**Aim of the task**
Locate each line in the records containing "degrees". Copy it.

Data extracted from a collection:
- - - - -

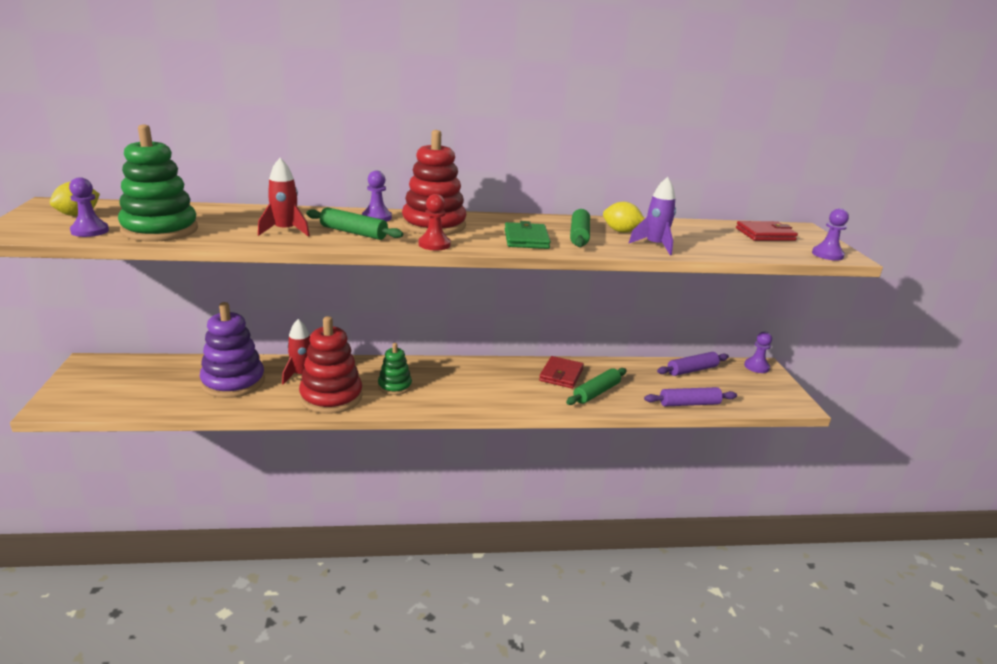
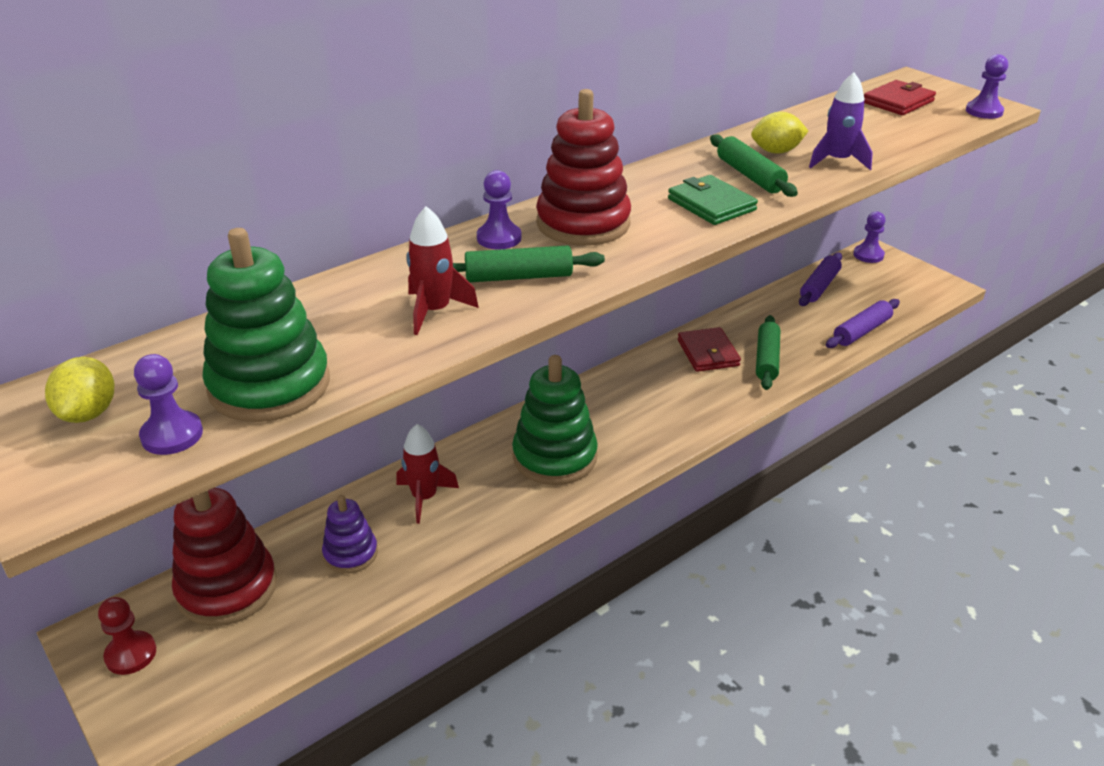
camera: 30 degrees left, 10 degrees up
purple stacking toy [200,302,265,398] -> purple stacking toy [322,495,378,574], size x0.57
red stacking toy [299,316,363,414] -> red stacking toy moved to [172,488,277,626]
green stacking toy [378,343,412,395] -> green stacking toy [512,355,598,485], size x1.75
red pawn [419,194,451,250] -> red pawn moved to [98,597,156,675]

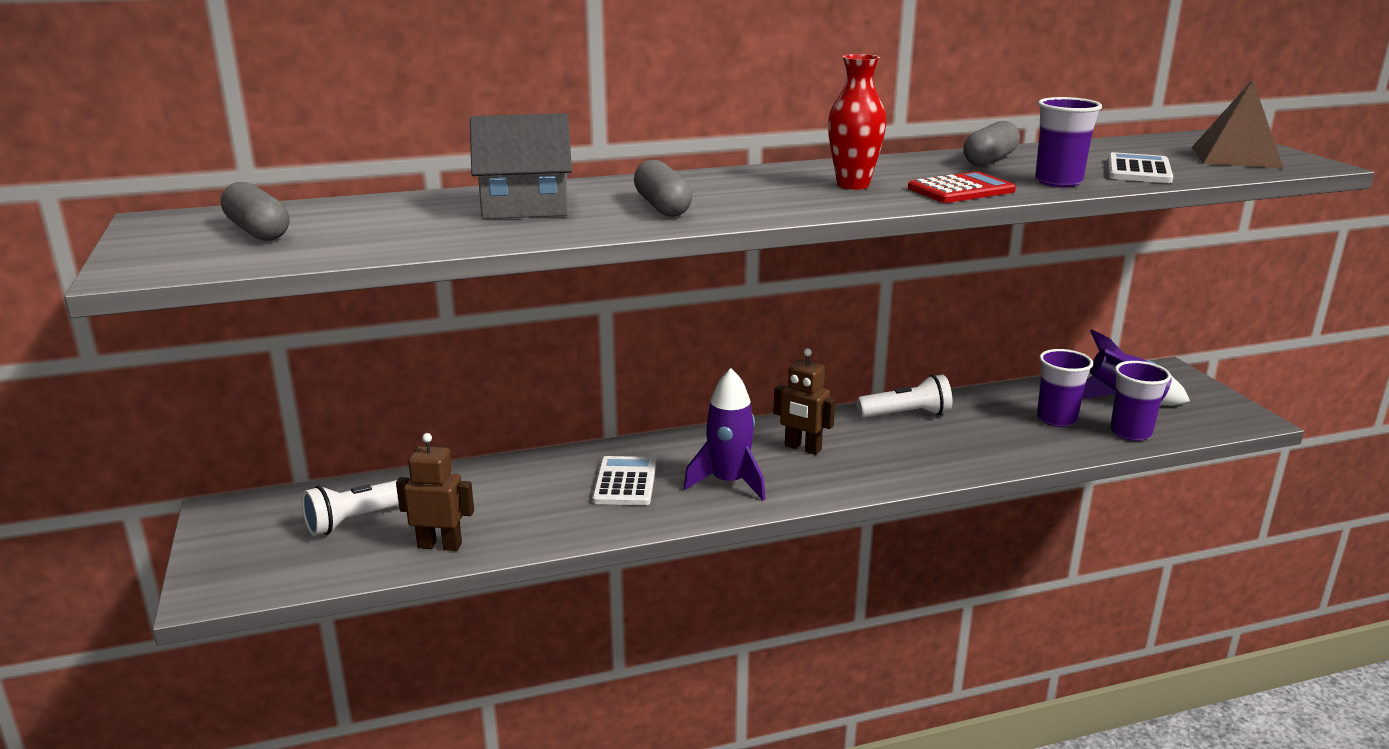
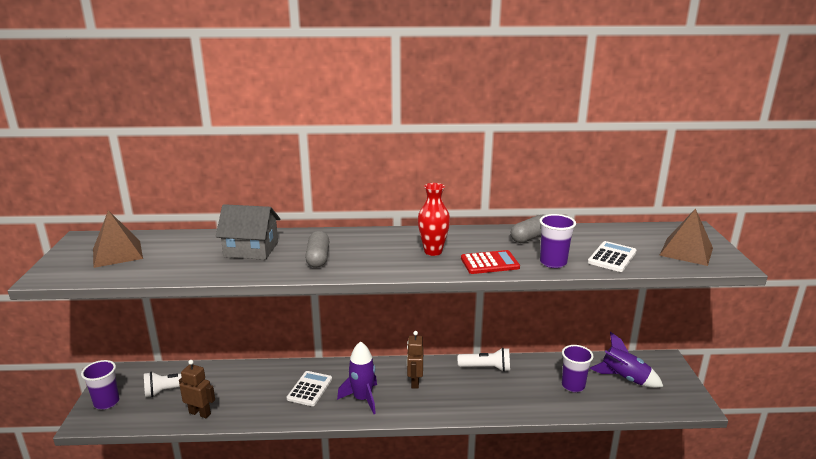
camera: 15 degrees right, 0 degrees up
grey capsule [221,182,289,241] -> brown pyramid [93,210,143,268]
brown robot [773,348,835,455] -> brown robot turned 45 degrees clockwise [407,331,423,389]
purple cup [1110,361,1171,441] -> purple cup moved to [81,360,119,410]

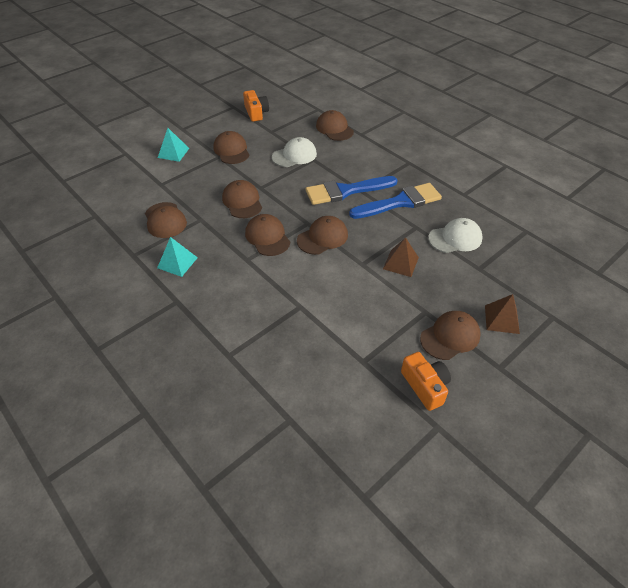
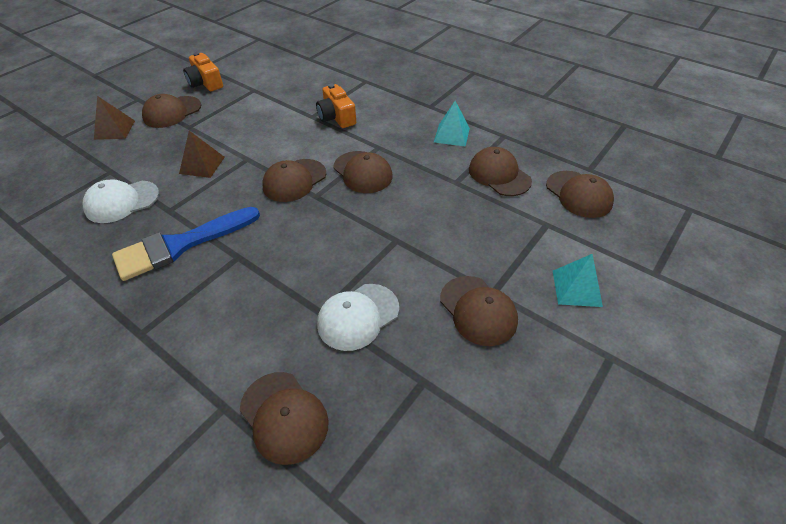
camera: 170 degrees right, 0 degrees up
brown cap [222,180,262,218] -> brown cap moved to [546,171,614,218]
orange camera [243,90,269,122] -> orange camera moved to [316,84,356,128]
blue brush [306,176,398,205] -> none

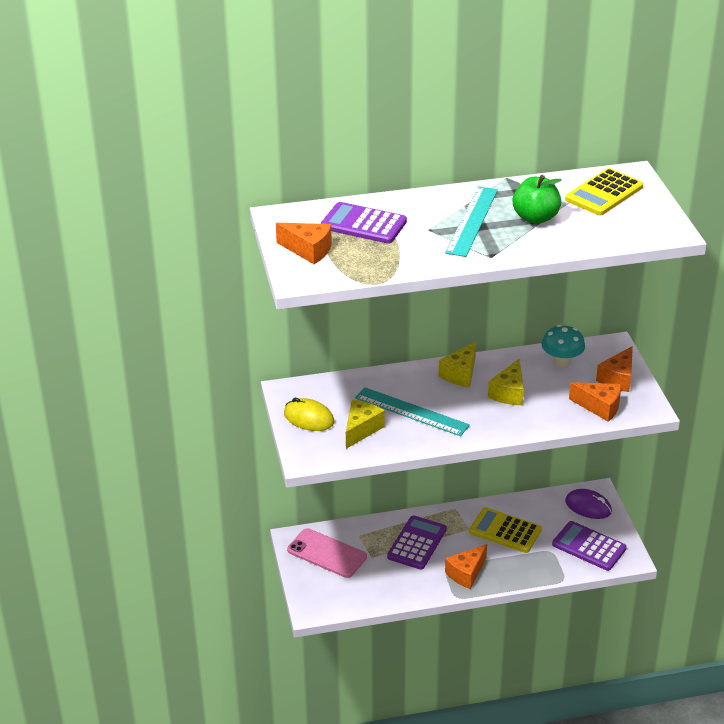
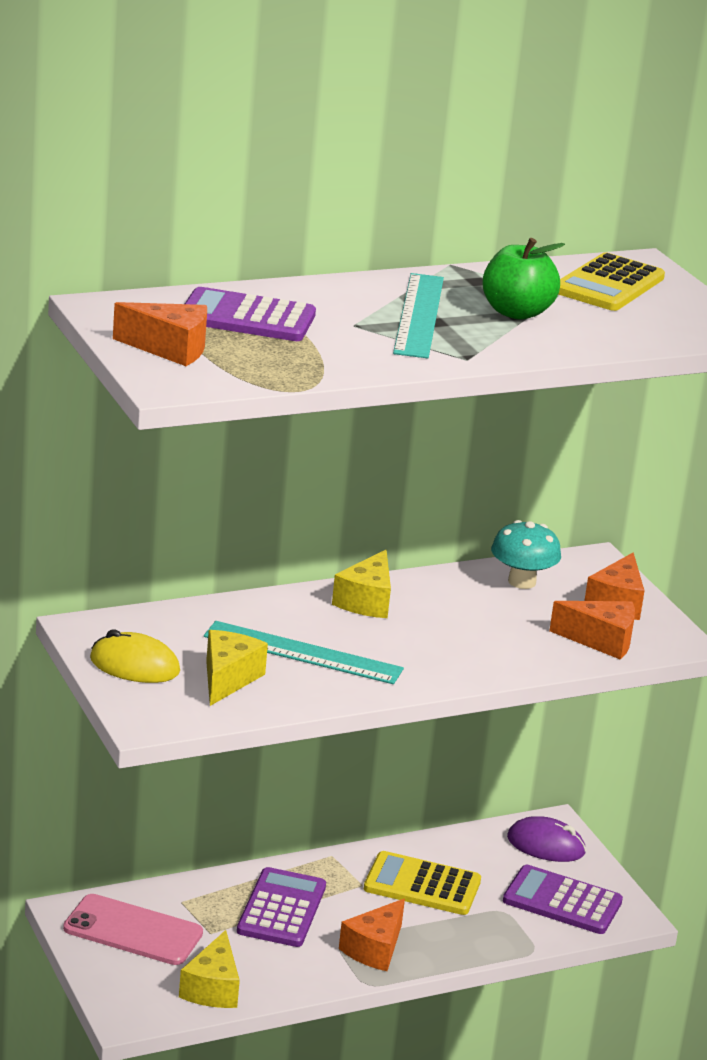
camera: 15 degrees left, 10 degrees down
yellow cheese [488,358,524,405] -> yellow cheese moved to [179,930,240,1008]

- - - - -

**Written solution**
camera: 30 degrees left, 10 degrees up
camera: 15 degrees right, 0 degrees up
brown robot [773,348,835,455] -> brown robot turned 45 degrees clockwise [407,331,423,389]
camera: 170 degrees right, 0 degrees up
camera: 15 degrees left, 10 degrees down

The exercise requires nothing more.